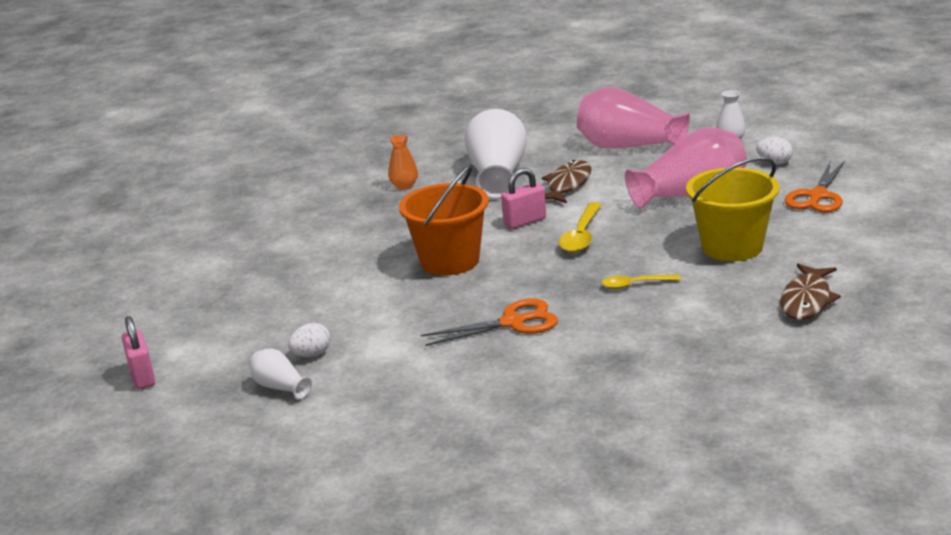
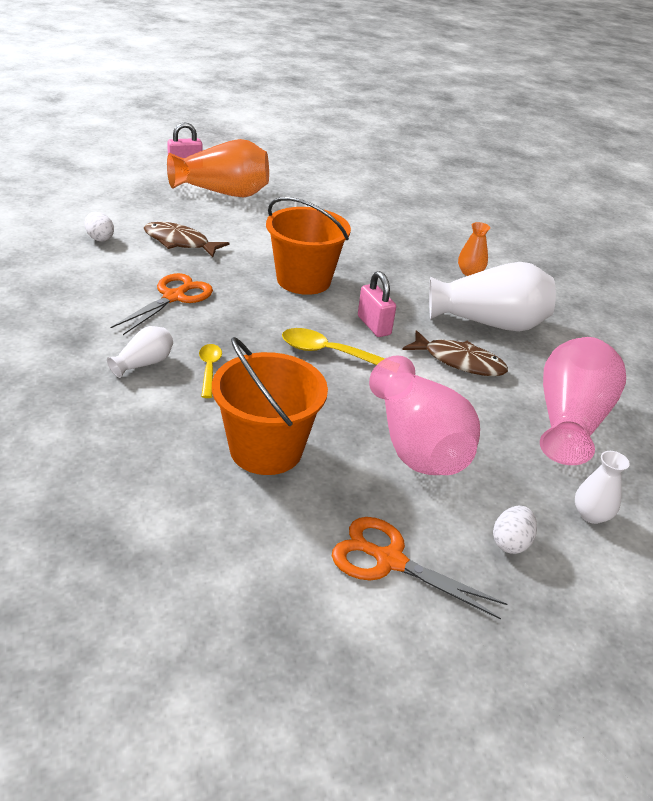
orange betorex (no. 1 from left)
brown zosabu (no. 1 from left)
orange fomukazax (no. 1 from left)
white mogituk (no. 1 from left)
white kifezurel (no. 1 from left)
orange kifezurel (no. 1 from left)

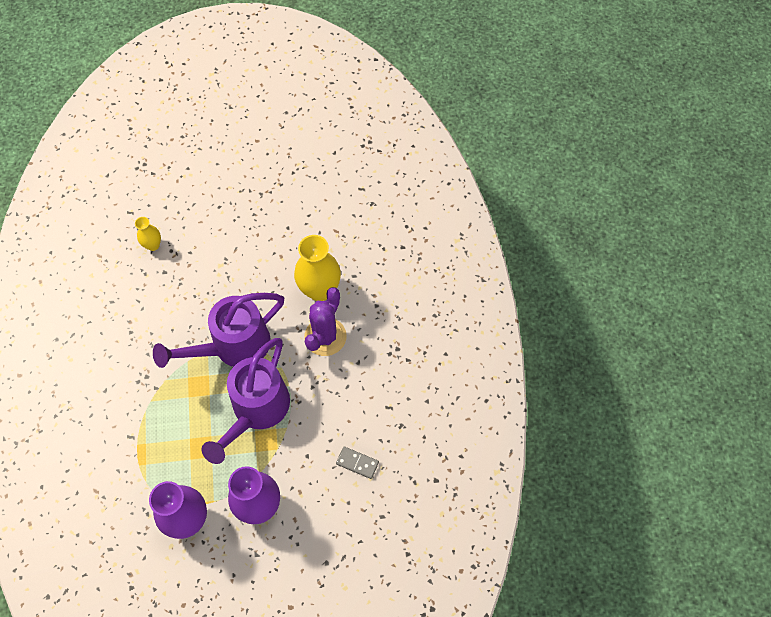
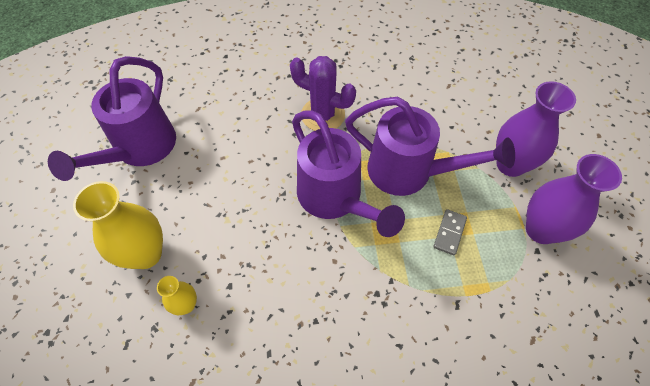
yellow kifezurel (no. 1 from left)
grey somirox
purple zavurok (no. 1 from left)

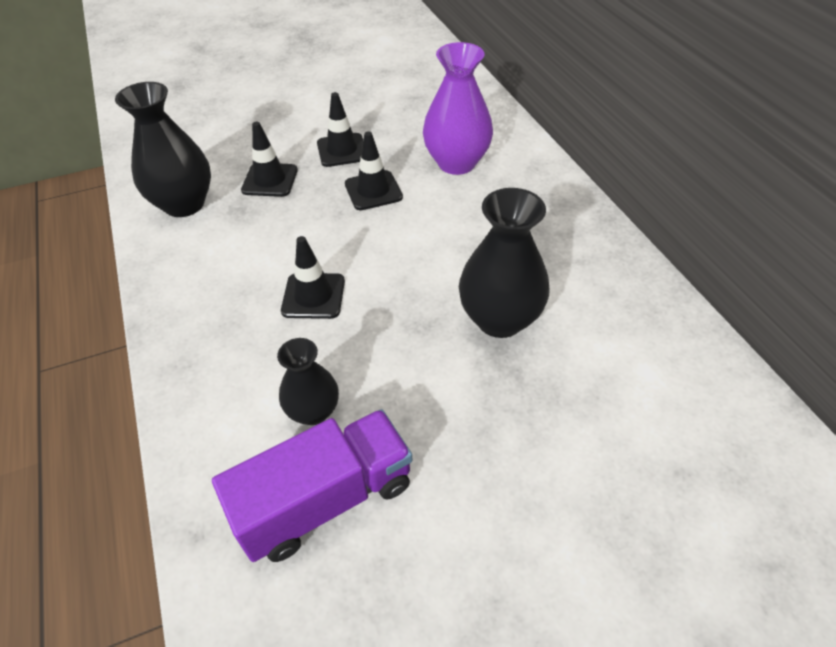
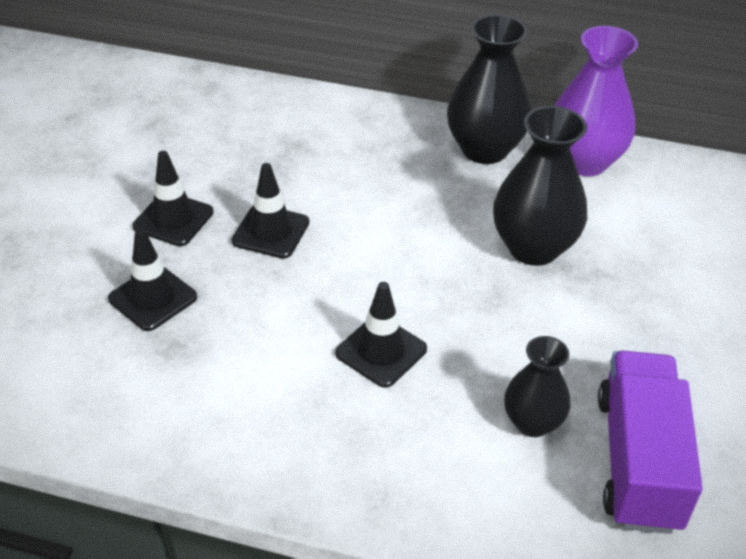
purple kifezurel
black kifezurel (no. 1 from left)

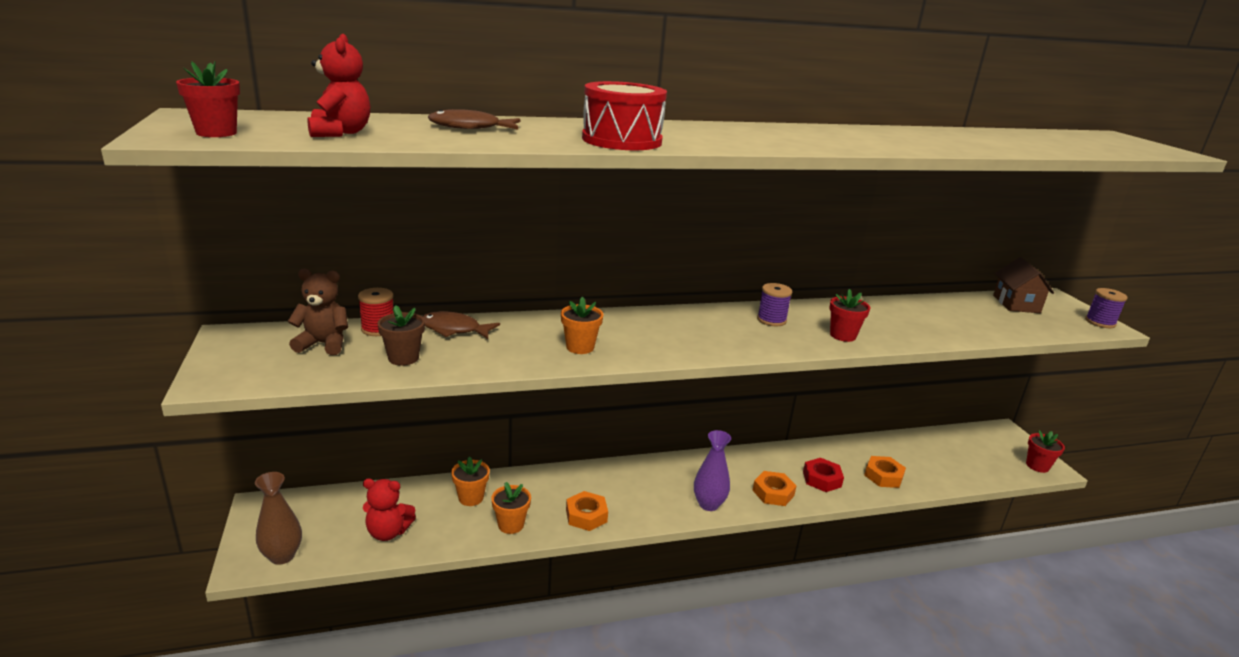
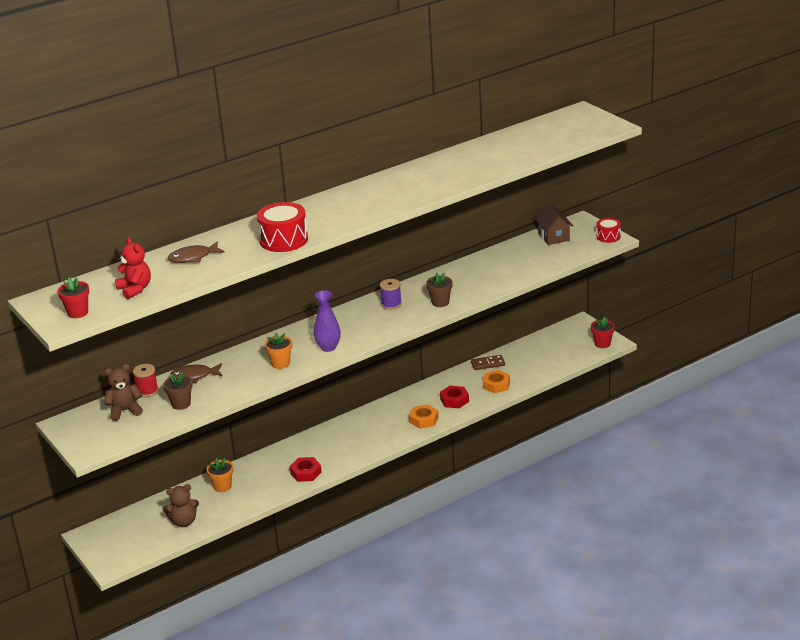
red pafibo (no. 2 from left)
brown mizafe (no. 2 from left)
purple kifezurel
brown kifezurel
brown kubudumel (no. 2 from left)
orange mizafe (no. 2 from left in the first image)
red noguvox (no. 1 from left)
brown somirox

·····

> Problem requirements: All entries above must be printed again verbatim, with images excluded.

> The answer:
orange betorex (no. 1 from left)
brown zosabu (no. 1 from left)
orange fomukazax (no. 1 from left)
white mogituk (no. 1 from left)
white kifezurel (no. 1 from left)
orange kifezurel (no. 1 from left)

yellow kifezurel (no. 1 from left)
grey somirox
purple zavurok (no. 1 from left)

purple kifezurel
black kifezurel (no. 1 from left)

red pafibo (no. 2 from left)
brown mizafe (no. 2 from left)
purple kifezurel
brown kifezurel
brown kubudumel (no. 2 from left)
orange mizafe (no. 2 from left in the first image)
red noguvox (no. 1 from left)
brown somirox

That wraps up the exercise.